> _Information_:
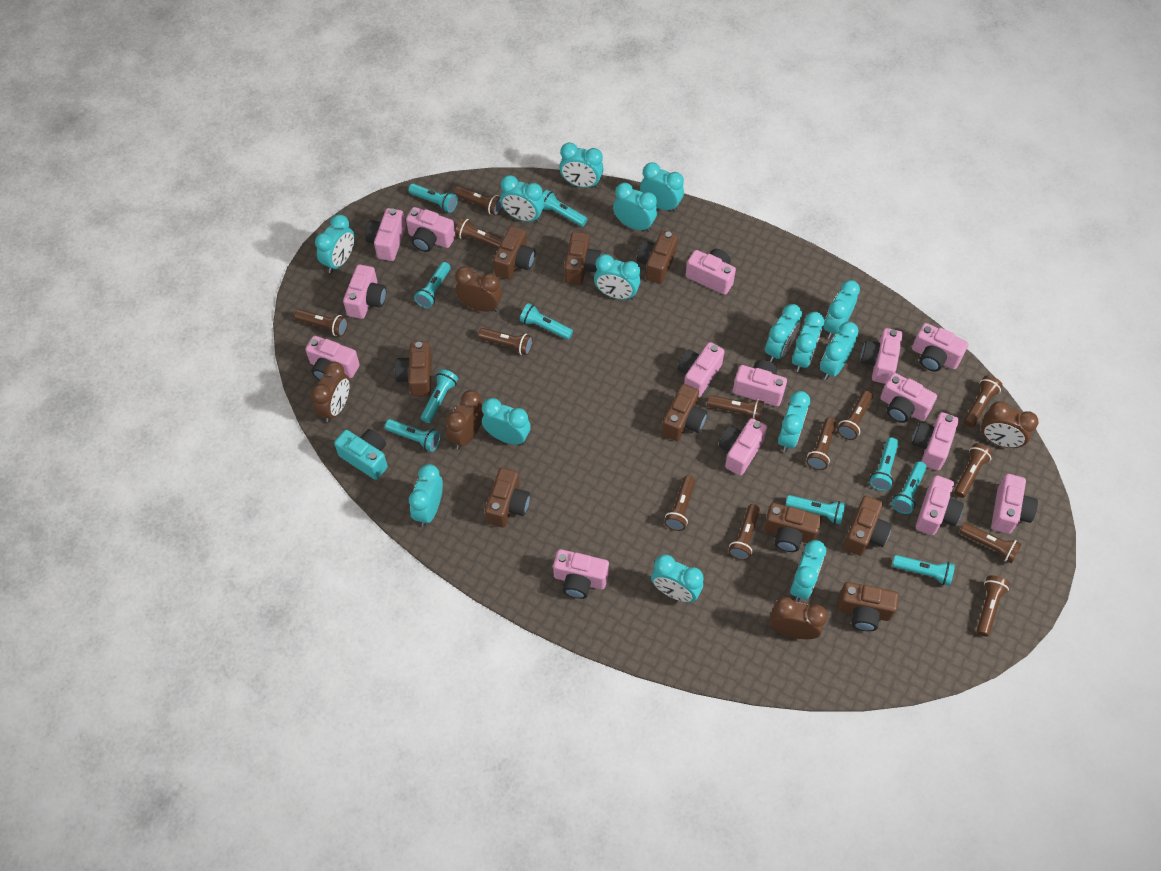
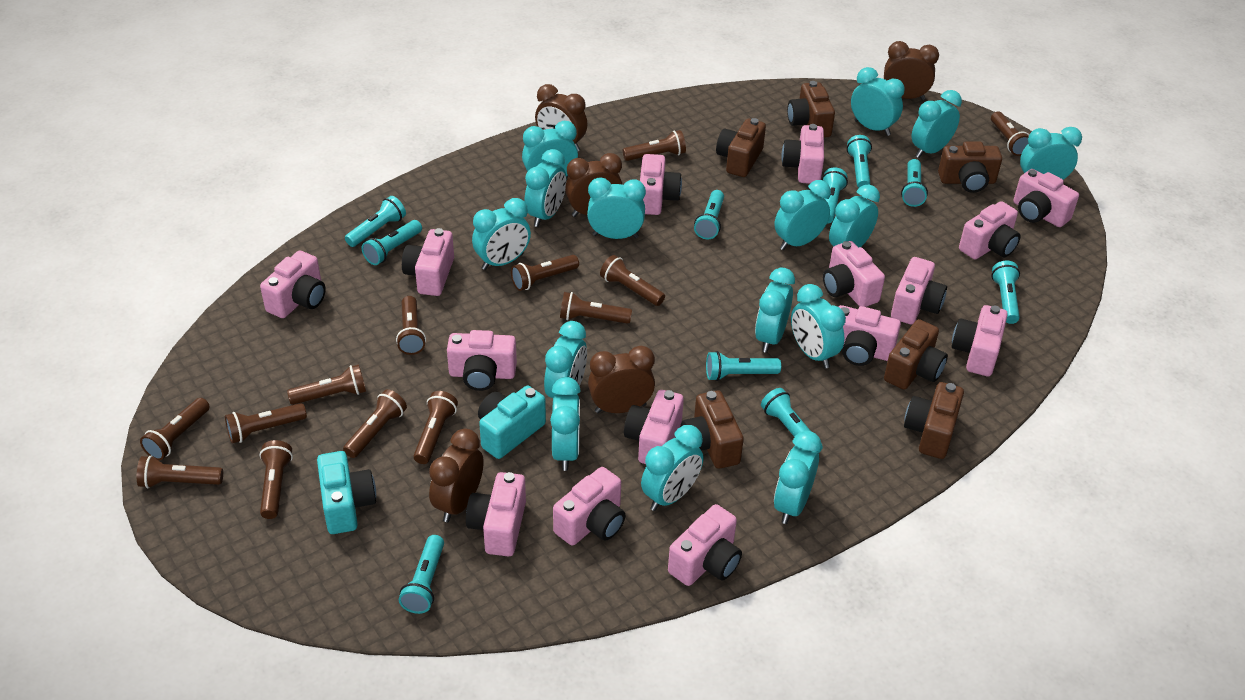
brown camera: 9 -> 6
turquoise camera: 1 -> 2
==
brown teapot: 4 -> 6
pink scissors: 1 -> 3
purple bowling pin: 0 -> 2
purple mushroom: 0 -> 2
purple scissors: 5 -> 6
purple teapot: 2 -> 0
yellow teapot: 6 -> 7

> _Your assignment_:
Taking the material above, report how many of its lines contain the word "camera". Add nothing else.

> _Your response_:
2